■ **RECORDS SHOWN**:

= = = = = = =

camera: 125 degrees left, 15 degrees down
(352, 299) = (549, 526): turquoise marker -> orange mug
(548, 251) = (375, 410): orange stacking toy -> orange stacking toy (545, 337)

= = = = = = =

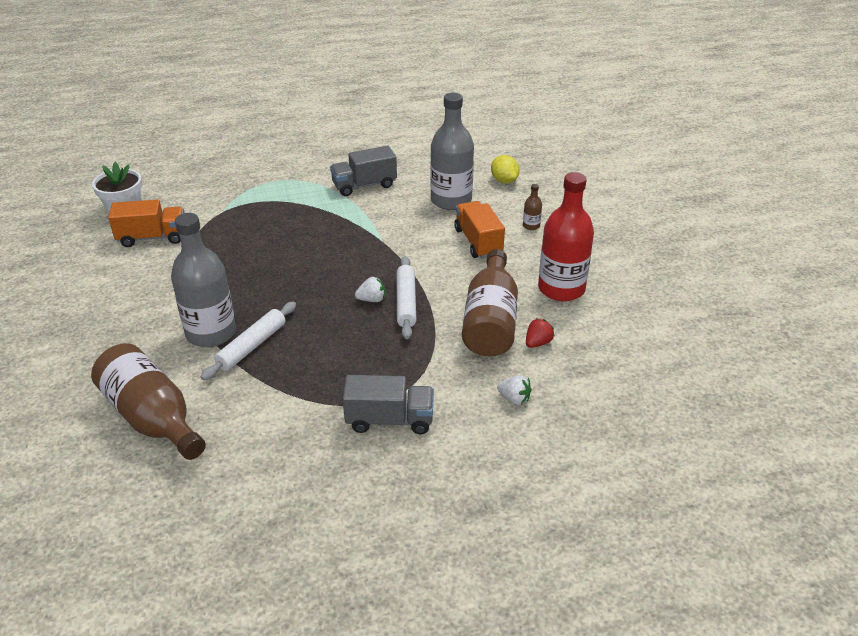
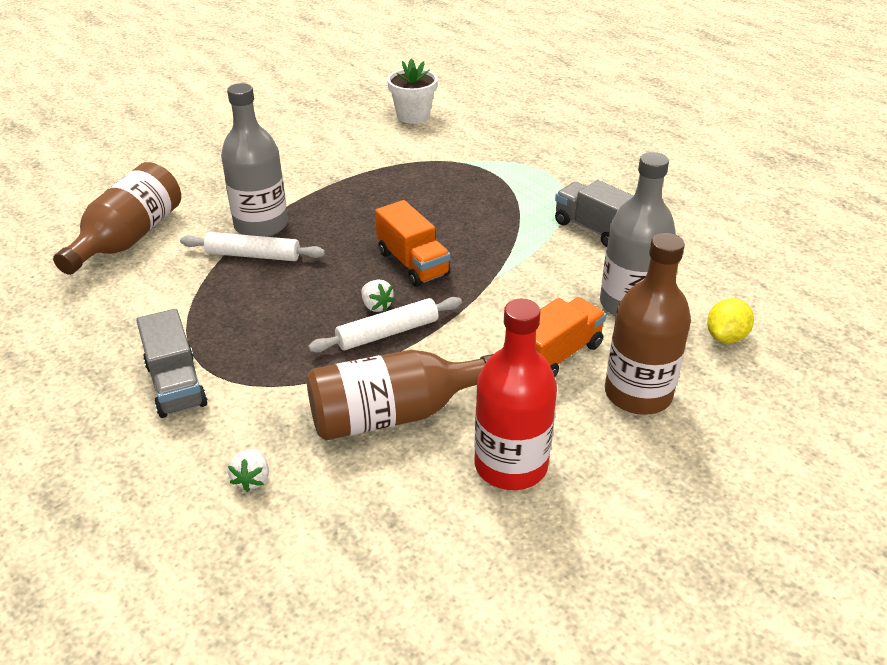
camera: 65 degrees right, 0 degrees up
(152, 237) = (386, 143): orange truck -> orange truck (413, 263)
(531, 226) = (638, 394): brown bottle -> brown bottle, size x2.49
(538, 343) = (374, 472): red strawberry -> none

= = = = = = =

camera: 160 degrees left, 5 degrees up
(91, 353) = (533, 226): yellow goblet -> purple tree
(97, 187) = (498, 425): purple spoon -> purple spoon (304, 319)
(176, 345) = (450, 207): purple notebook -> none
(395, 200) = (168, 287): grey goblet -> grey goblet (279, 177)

= = = = = = =

■ **WHAT IS EXPECTED**:
Every line of the listing that includes "none" must be shown.

■ **RESULT OF THE TASK**:
(538, 343) = (374, 472): red strawberry -> none
(176, 345) = (450, 207): purple notebook -> none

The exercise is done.